TRY IT | Your answer must be the line holding "grey spray bottle: 6 -> 5" followed by every later line through the end of the entries, exactly as written.

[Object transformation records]
[Start of Attachment]

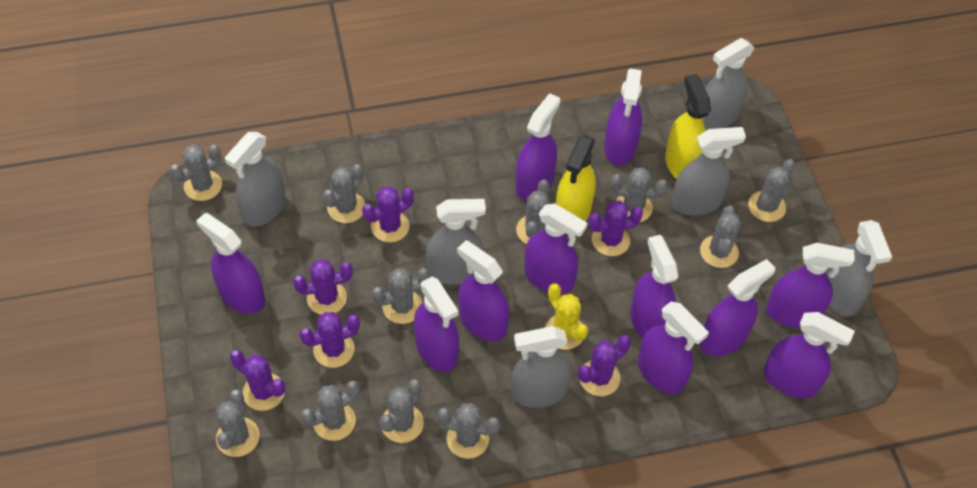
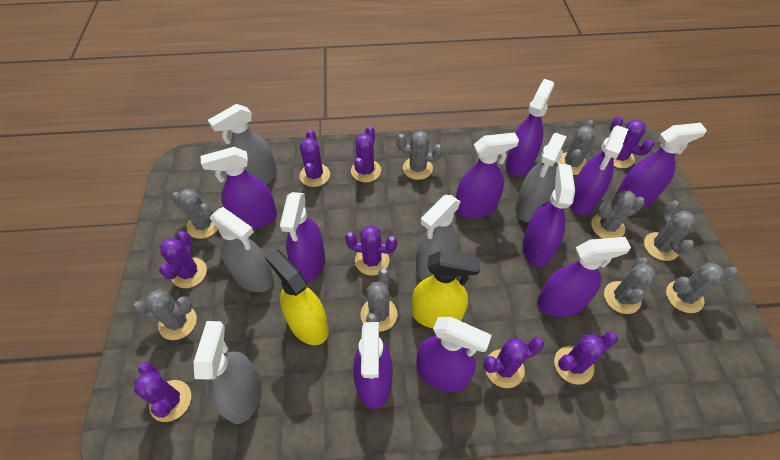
grey cactus: 11 -> 9
grey spray bottle: 6 -> 5
purple cactus: 6 -> 8
purple spray bottle: 11 -> 10
yellow cactus: 1 -> 0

[End of Attachment]

PROBLEM SOLUTION |
grey spray bottle: 6 -> 5
purple cactus: 6 -> 8
purple spray bottle: 11 -> 10
yellow cactus: 1 -> 0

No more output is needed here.